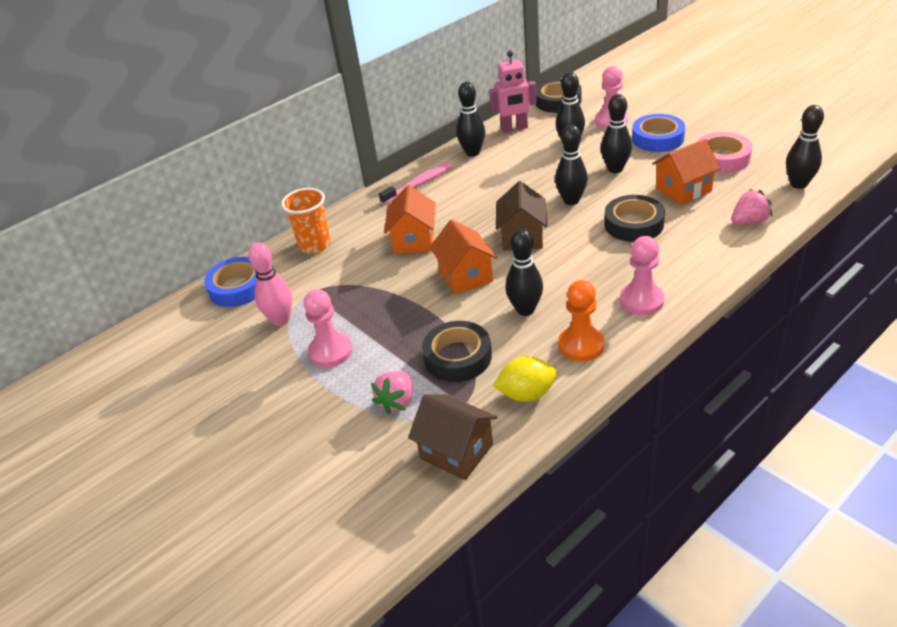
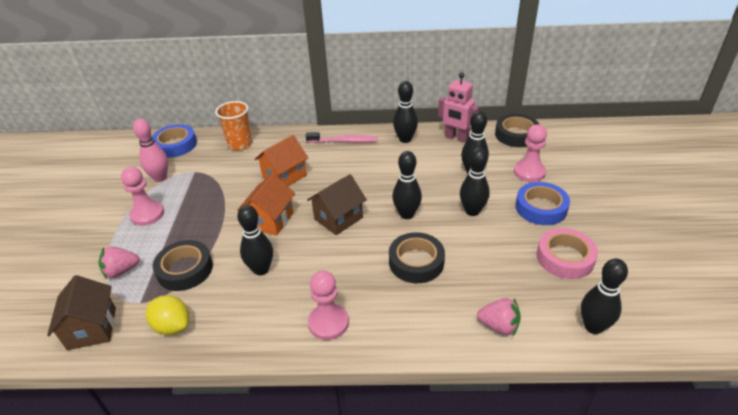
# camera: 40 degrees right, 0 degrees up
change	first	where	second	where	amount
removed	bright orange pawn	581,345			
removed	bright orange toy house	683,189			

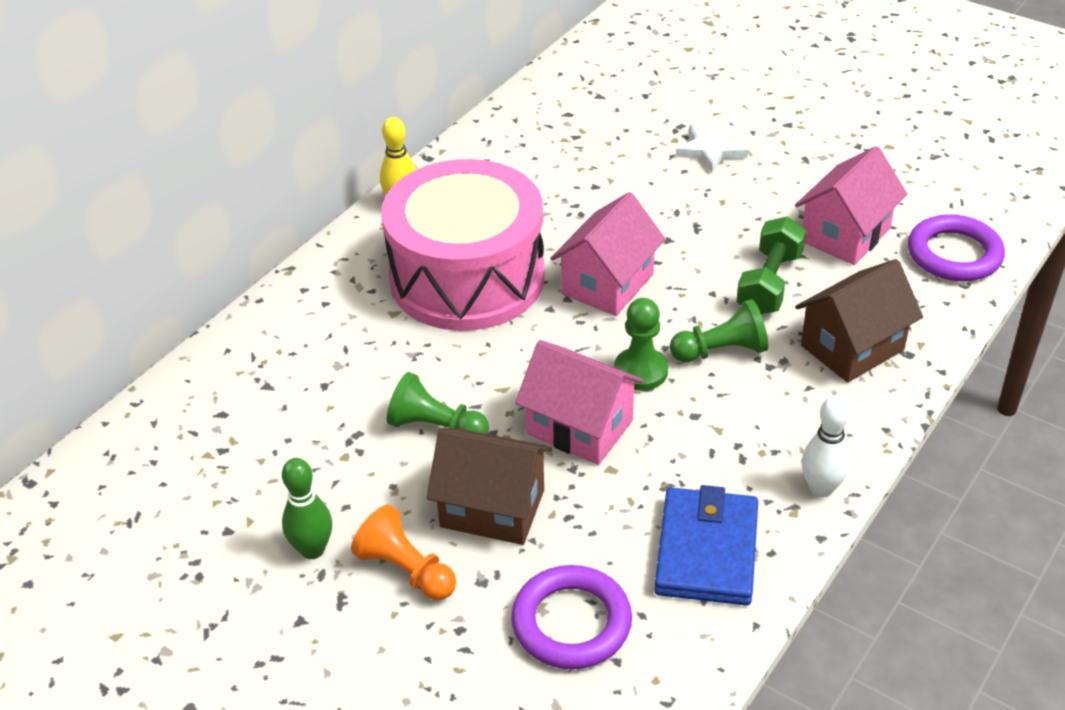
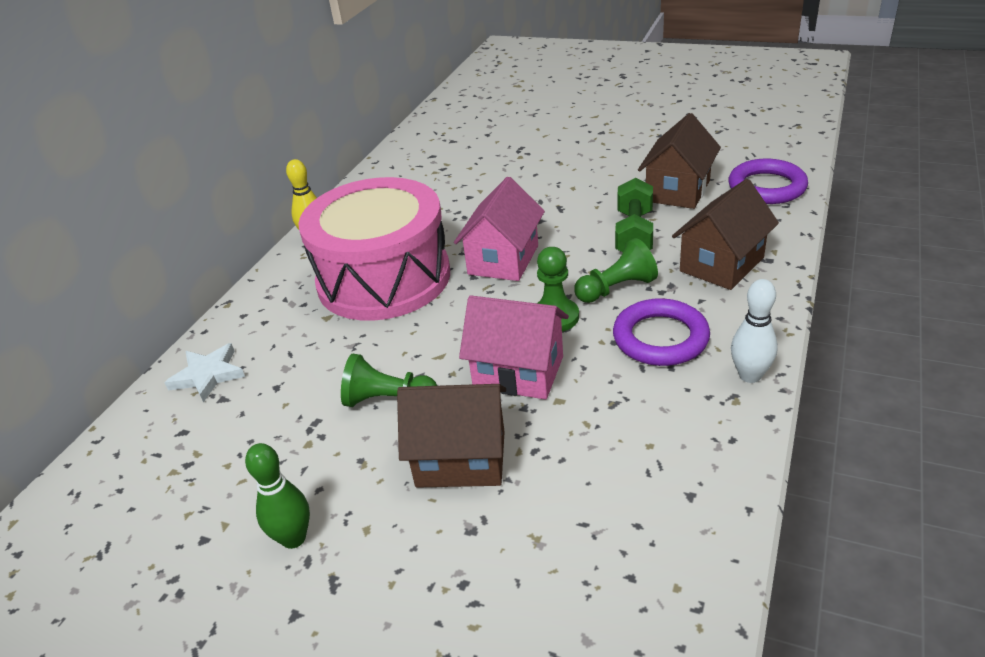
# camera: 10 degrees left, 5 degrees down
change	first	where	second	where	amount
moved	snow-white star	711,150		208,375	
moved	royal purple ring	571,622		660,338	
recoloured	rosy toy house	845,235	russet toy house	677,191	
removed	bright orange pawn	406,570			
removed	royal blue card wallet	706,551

- - -

Set down no line except those from the one with "# camera: 10 degrees left, 5 degrees down" to the last line of the data, inclusive, each exactly as written.

# camera: 10 degrees left, 5 degrees down
change	first	where	second	where	amount
moved	snow-white star	711,150		208,375	
moved	royal purple ring	571,622		660,338	
recoloured	rosy toy house	845,235	russet toy house	677,191	
removed	bright orange pawn	406,570			
removed	royal blue card wallet	706,551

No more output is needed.